*Request*
Which lines in the entries below contain the string "appoggiatura", with case counting? Copy each of those lines.

*Input for this task*
[BEGIN]

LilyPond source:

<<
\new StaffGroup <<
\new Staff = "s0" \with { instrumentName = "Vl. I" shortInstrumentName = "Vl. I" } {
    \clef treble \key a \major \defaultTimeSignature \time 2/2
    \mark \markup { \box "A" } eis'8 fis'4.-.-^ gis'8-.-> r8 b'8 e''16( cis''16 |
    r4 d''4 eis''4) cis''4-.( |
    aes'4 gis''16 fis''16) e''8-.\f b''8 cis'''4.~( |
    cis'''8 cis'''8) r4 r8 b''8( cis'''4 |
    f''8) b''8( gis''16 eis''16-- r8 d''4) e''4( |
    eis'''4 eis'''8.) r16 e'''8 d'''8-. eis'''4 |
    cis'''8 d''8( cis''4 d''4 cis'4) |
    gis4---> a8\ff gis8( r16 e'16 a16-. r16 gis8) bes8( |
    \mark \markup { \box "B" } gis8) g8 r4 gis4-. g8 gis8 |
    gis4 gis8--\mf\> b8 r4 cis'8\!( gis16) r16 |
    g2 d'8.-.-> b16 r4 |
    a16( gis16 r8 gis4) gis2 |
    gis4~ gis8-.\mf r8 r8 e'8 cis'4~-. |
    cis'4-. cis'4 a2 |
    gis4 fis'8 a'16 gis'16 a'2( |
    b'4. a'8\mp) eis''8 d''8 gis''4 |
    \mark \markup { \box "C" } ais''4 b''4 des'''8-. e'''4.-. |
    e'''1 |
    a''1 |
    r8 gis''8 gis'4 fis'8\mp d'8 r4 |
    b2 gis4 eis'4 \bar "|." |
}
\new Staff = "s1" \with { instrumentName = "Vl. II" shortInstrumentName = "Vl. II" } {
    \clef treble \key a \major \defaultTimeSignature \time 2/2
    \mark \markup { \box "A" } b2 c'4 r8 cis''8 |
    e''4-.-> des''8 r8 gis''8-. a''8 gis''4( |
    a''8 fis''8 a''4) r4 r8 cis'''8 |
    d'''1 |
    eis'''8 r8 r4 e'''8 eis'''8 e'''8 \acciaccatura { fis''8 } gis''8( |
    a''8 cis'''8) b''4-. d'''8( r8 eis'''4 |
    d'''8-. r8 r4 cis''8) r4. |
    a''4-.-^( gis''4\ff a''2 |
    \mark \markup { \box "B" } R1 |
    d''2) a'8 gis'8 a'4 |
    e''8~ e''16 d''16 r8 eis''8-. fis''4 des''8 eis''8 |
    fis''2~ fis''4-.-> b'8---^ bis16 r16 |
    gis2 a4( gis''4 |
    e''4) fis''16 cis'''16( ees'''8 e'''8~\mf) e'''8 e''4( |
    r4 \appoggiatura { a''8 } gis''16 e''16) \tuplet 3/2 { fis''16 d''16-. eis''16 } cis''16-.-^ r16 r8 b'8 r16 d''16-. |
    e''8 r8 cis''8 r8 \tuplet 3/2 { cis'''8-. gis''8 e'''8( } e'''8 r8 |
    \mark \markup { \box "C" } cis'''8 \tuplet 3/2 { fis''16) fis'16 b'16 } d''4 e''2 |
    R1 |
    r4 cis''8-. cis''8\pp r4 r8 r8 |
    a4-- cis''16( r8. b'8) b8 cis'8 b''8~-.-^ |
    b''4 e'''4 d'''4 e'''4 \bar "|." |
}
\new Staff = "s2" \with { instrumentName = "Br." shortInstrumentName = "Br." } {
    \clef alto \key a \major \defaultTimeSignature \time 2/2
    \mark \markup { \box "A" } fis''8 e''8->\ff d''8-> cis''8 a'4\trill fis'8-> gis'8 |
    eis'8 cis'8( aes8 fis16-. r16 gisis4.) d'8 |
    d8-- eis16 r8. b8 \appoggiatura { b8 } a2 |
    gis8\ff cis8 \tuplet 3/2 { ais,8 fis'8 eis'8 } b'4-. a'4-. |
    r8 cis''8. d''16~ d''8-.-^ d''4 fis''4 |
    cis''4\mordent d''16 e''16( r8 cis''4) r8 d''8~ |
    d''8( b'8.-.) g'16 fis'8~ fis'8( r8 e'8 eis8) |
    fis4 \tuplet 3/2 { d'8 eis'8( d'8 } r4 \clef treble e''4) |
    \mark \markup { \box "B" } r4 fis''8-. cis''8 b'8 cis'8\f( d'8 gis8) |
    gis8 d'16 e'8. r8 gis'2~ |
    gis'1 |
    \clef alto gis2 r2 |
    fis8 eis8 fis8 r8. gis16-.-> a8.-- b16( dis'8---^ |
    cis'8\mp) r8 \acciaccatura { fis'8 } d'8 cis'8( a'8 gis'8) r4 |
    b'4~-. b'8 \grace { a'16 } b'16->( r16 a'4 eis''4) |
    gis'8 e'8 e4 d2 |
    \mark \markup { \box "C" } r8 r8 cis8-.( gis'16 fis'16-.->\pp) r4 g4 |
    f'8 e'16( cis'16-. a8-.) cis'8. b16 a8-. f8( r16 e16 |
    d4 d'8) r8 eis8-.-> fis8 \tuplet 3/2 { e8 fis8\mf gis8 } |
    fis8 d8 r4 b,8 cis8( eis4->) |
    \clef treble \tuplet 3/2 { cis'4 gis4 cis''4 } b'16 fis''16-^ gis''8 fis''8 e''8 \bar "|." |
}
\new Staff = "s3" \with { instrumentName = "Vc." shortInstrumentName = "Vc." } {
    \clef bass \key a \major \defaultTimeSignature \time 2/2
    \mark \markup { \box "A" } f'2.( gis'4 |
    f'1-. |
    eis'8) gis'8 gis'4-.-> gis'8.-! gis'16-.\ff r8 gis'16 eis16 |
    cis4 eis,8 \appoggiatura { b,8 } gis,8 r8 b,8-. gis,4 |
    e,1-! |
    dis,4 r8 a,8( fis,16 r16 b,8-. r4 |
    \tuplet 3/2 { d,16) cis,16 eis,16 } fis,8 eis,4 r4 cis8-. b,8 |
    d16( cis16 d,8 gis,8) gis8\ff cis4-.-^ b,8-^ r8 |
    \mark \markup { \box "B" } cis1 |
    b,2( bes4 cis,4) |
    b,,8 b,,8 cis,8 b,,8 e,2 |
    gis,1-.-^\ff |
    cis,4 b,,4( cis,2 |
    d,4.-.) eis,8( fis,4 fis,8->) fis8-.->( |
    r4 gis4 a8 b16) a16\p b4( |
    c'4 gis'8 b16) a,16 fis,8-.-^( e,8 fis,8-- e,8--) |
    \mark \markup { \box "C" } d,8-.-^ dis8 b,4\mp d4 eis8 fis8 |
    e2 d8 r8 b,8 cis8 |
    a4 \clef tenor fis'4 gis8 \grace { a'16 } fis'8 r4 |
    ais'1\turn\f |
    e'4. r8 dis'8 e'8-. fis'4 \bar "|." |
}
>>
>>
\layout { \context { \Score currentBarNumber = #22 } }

[END]

*The answer*
    r4 \appoggiatura { a''8 } gis''16 e''16) \tuplet 3/2 { fis''16 d''16-. eis''16 } cis''16-.-^ r16 r8 b'8 r16 d''16-. |
    d8-- eis16 r8. b8 \appoggiatura { b8 } a2 |
    cis4 eis,8 \appoggiatura { b,8 } gis,8 r8 b,8-. gis,4 |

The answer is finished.